§ **WHAT YOU NEED TO DO**: An unchanged copy of all the lines below is expected, and it should contain no pictures.

§ **GIVEN DATA**:
┏━━

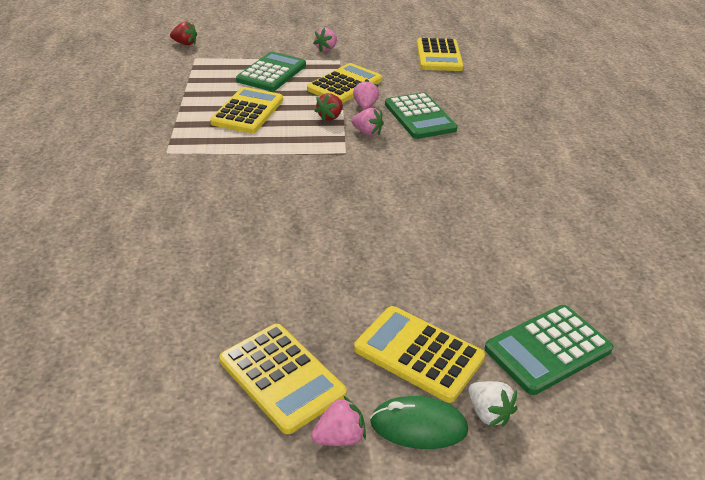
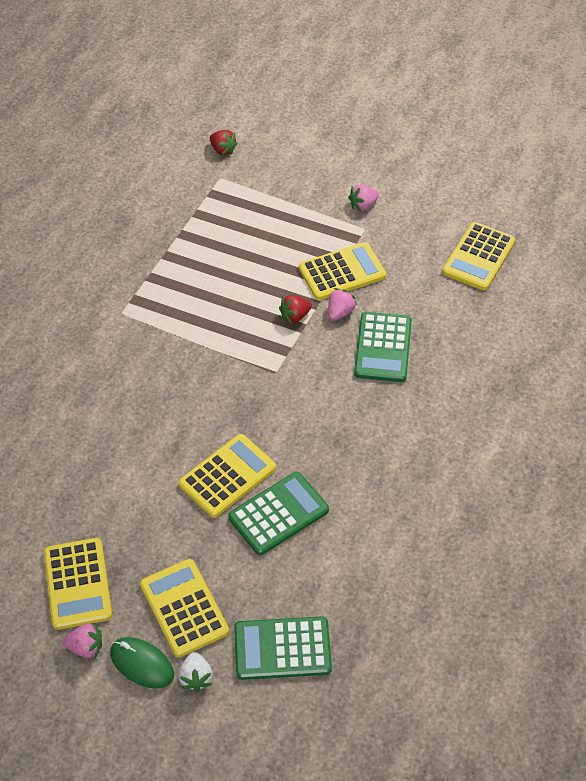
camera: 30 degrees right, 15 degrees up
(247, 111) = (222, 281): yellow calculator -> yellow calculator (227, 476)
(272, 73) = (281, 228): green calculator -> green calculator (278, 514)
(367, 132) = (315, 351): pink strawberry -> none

┗━━

§ **YOUR SOLUTION**:
camera: 30 degrees right, 15 degrees up
(247, 111) = (222, 281): yellow calculator -> yellow calculator (227, 476)
(272, 73) = (281, 228): green calculator -> green calculator (278, 514)
(367, 132) = (315, 351): pink strawberry -> none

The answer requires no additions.